▼

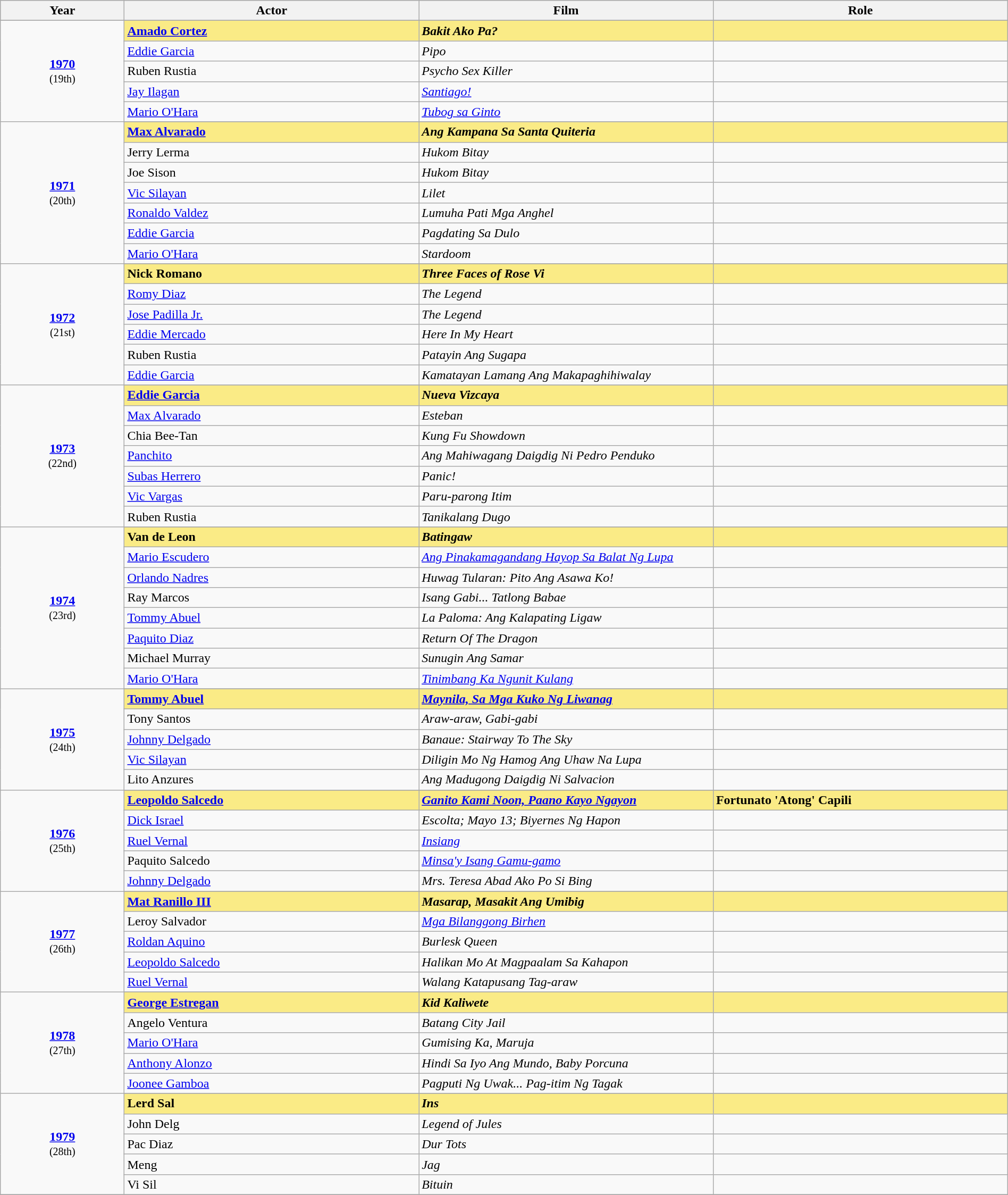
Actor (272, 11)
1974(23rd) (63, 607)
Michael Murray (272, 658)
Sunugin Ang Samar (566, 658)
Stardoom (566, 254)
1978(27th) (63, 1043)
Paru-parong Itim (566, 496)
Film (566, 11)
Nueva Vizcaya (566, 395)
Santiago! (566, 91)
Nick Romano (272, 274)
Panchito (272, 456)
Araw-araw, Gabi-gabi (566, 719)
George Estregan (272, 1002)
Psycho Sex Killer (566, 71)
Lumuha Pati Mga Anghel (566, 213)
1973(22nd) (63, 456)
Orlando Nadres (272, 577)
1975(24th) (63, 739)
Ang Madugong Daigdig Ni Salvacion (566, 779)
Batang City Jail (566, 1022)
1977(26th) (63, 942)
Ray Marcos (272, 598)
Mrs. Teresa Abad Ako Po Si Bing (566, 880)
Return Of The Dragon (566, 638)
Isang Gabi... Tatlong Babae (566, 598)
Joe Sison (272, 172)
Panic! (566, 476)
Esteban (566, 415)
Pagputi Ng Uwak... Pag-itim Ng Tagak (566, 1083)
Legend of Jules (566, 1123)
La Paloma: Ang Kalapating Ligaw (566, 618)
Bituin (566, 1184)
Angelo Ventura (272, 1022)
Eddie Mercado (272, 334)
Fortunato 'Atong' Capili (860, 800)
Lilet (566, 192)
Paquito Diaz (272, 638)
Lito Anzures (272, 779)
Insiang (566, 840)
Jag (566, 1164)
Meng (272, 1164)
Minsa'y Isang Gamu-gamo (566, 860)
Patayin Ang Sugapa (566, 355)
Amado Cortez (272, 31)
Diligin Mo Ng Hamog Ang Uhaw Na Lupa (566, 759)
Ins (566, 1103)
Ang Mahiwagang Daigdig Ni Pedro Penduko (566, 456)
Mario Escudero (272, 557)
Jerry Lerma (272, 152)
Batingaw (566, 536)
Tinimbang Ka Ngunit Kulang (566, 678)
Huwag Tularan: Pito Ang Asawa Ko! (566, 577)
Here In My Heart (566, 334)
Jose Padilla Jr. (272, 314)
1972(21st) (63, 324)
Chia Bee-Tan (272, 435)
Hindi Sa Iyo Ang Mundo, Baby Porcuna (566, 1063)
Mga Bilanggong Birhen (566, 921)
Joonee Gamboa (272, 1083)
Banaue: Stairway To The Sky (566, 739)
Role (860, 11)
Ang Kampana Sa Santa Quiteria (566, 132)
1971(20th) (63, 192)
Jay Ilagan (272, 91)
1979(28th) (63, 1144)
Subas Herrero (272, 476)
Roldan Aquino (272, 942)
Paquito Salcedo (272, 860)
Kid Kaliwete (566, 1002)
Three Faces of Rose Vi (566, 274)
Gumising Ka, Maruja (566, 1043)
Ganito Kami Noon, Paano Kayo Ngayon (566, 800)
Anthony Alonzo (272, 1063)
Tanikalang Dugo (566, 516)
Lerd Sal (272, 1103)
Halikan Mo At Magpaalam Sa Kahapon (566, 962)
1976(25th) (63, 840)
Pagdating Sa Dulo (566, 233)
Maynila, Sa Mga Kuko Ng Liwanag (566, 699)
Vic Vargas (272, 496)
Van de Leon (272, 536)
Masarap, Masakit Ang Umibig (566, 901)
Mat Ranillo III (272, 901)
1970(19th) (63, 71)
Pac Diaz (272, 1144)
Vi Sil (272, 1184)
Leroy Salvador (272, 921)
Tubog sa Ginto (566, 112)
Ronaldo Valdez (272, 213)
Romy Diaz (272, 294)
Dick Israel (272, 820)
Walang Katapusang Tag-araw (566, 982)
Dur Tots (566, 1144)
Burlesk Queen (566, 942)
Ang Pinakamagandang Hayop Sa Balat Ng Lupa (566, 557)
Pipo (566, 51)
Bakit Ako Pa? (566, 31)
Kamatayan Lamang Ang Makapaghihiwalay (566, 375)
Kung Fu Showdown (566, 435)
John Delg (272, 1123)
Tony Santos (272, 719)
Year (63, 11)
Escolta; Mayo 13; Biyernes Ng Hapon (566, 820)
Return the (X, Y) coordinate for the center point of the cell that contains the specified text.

▲

> [WHAT IS ASKED]:
Quote every row above verbatim, omitting the picture.

> [TASK RESPONSE]:
Actor (272, 11)
1974(23rd) (63, 607)
Michael Murray (272, 658)
Sunugin Ang Samar (566, 658)
Stardoom (566, 254)
1978(27th) (63, 1043)
Paru-parong Itim (566, 496)
Film (566, 11)
Nueva Vizcaya (566, 395)
Santiago! (566, 91)
Nick Romano (272, 274)
Panchito (272, 456)
Araw-araw, Gabi-gabi (566, 719)
George Estregan (272, 1002)
Psycho Sex Killer (566, 71)
Lumuha Pati Mga Anghel (566, 213)
1973(22nd) (63, 456)
Orlando Nadres (272, 577)
1975(24th) (63, 739)
Ang Madugong Daigdig Ni Salvacion (566, 779)
Batang City Jail (566, 1022)
1977(26th) (63, 942)
Ray Marcos (272, 598)
Mrs. Teresa Abad Ako Po Si Bing (566, 880)
Return Of The Dragon (566, 638)
Isang Gabi... Tatlong Babae (566, 598)
Joe Sison (272, 172)
Panic! (566, 476)
Esteban (566, 415)
Pagputi Ng Uwak... Pag-itim Ng Tagak (566, 1083)
Legend of Jules (566, 1123)
La Paloma: Ang Kalapating Ligaw (566, 618)
Bituin (566, 1184)
Angelo Ventura (272, 1022)
Eddie Mercado (272, 334)
Fortunato 'Atong' Capili (860, 800)
Lilet (566, 192)
Paquito Diaz (272, 638)
Lito Anzures (272, 779)
Insiang (566, 840)
Jag (566, 1164)
Meng (272, 1164)
Minsa'y Isang Gamu-gamo (566, 860)
Patayin Ang Sugapa (566, 355)
Amado Cortez (272, 31)
Diligin Mo Ng Hamog Ang Uhaw Na Lupa (566, 759)
Ins (566, 1103)
Ang Mahiwagang Daigdig Ni Pedro Penduko (566, 456)
Mario Escudero (272, 557)
Jerry Lerma (272, 152)
Batingaw (566, 536)
Tinimbang Ka Ngunit Kulang (566, 678)
Huwag Tularan: Pito Ang Asawa Ko! (566, 577)
Here In My Heart (566, 334)
Jose Padilla Jr. (272, 314)
1972(21st) (63, 324)
Chia Bee-Tan (272, 435)
Hindi Sa Iyo Ang Mundo, Baby Porcuna (566, 1063)
Mga Bilanggong Birhen (566, 921)
Joonee Gamboa (272, 1083)
Banaue: Stairway To The Sky (566, 739)
Role (860, 11)
Ang Kampana Sa Santa Quiteria (566, 132)
1971(20th) (63, 192)
Jay Ilagan (272, 91)
1979(28th) (63, 1144)
Subas Herrero (272, 476)
Roldan Aquino (272, 942)
Paquito Salcedo (272, 860)
Kid Kaliwete (566, 1002)
Three Faces of Rose Vi (566, 274)
Gumising Ka, Maruja (566, 1043)
Ganito Kami Noon, Paano Kayo Ngayon (566, 800)
Anthony Alonzo (272, 1063)
Tanikalang Dugo (566, 516)
Lerd Sal (272, 1103)
Halikan Mo At Magpaalam Sa Kahapon (566, 962)
1976(25th) (63, 840)
Pagdating Sa Dulo (566, 233)
Maynila, Sa Mga Kuko Ng Liwanag (566, 699)
Vic Vargas (272, 496)
Van de Leon (272, 536)
Masarap, Masakit Ang Umibig (566, 901)
Mat Ranillo III (272, 901)
1970(19th) (63, 71)
Pac Diaz (272, 1144)
Vi Sil (272, 1184)
Leroy Salvador (272, 921)
Tubog sa Ginto (566, 112)
Ronaldo Valdez (272, 213)
Romy Diaz (272, 294)
Dick Israel (272, 820)
Walang Katapusang Tag-araw (566, 982)
Dur Tots (566, 1144)
Burlesk Queen (566, 942)
Ang Pinakamagandang Hayop Sa Balat Ng Lupa (566, 557)
Pipo (566, 51)
Bakit Ako Pa? (566, 31)
Kamatayan Lamang Ang Makapaghihiwalay (566, 375)
Kung Fu Showdown (566, 435)
John Delg (272, 1123)
Tony Santos (272, 719)
Year (63, 11)
Escolta; Mayo 13; Biyernes Ng Hapon (566, 820)
Return the (X, Y) coordinate for the center point of the cell that contains the specified text.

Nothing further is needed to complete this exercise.